Source records
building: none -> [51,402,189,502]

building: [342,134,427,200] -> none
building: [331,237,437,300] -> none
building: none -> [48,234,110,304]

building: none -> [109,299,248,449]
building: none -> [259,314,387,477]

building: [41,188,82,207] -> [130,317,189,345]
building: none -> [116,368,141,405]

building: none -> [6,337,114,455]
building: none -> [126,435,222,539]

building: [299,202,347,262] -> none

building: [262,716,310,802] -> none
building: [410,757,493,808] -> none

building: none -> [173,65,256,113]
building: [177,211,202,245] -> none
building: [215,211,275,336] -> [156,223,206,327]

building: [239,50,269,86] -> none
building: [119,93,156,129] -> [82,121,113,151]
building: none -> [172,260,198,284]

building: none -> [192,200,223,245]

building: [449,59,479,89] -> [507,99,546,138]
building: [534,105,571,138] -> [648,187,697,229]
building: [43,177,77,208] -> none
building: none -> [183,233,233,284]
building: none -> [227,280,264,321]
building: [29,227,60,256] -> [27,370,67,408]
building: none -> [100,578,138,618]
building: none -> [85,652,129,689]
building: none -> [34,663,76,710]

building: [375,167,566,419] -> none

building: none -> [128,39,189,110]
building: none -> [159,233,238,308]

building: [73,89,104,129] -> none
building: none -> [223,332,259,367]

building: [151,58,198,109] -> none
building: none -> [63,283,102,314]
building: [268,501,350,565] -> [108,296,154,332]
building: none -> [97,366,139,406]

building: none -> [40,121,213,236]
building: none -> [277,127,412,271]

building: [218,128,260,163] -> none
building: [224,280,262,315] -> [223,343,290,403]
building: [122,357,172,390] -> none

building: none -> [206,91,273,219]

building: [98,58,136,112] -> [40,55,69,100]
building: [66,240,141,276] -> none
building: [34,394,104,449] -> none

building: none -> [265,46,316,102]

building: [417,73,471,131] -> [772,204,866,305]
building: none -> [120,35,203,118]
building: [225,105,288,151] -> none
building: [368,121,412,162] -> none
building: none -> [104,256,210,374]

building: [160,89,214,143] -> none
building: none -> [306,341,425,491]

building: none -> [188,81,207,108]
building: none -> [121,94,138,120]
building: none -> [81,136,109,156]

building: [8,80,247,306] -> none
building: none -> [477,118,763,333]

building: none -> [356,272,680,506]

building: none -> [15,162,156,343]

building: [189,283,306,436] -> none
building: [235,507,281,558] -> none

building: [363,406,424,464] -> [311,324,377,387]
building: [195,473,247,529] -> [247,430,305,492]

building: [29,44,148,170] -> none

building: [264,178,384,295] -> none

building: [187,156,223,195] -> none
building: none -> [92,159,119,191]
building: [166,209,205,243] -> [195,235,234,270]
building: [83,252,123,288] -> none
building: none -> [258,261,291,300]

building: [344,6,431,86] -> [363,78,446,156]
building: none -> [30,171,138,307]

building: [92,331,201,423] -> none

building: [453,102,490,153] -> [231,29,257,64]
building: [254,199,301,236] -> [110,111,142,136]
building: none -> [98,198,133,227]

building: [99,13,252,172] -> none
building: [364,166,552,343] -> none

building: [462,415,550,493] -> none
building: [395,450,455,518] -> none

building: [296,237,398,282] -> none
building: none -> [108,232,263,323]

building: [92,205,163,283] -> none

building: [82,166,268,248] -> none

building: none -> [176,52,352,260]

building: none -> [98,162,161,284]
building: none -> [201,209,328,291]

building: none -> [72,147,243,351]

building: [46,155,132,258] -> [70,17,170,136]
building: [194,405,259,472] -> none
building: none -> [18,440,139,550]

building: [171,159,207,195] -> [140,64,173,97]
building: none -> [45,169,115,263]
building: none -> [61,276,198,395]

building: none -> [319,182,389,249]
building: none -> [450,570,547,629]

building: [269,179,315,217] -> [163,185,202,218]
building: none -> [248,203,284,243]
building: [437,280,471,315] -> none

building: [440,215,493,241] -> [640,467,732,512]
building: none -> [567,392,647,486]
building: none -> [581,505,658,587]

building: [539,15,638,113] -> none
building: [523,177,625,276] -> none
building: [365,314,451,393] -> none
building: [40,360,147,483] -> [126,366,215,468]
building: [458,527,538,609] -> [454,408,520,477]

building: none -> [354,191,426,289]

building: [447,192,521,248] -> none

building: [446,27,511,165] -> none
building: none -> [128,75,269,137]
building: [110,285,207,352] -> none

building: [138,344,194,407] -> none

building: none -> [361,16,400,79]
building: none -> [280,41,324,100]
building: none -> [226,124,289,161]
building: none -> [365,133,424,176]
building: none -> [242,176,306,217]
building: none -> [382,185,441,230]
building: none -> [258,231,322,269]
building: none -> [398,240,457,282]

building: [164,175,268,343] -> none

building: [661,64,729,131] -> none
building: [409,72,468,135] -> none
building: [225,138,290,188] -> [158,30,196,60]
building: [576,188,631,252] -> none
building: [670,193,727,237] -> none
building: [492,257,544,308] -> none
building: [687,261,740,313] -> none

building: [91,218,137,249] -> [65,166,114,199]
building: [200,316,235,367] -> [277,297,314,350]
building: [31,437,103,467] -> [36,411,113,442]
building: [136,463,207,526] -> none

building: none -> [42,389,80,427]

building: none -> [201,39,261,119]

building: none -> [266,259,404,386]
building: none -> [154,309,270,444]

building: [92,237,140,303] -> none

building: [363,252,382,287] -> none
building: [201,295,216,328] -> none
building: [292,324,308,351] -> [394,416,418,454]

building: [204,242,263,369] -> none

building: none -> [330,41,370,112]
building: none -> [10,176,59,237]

• What you are asked to do: Return, unchanged, the run of lines above that opens with the line containing "building: none -> [280,41,324,100]" and closes with the line containing "building: [31,437,103,467] ->". Include both.

• Task result:
building: none -> [280,41,324,100]
building: none -> [226,124,289,161]
building: none -> [365,133,424,176]
building: none -> [242,176,306,217]
building: none -> [382,185,441,230]
building: none -> [258,231,322,269]
building: none -> [398,240,457,282]

building: [164,175,268,343] -> none

building: [661,64,729,131] -> none
building: [409,72,468,135] -> none
building: [225,138,290,188] -> [158,30,196,60]
building: [576,188,631,252] -> none
building: [670,193,727,237] -> none
building: [492,257,544,308] -> none
building: [687,261,740,313] -> none

building: [91,218,137,249] -> [65,166,114,199]
building: [200,316,235,367] -> [277,297,314,350]
building: [31,437,103,467] -> [36,411,113,442]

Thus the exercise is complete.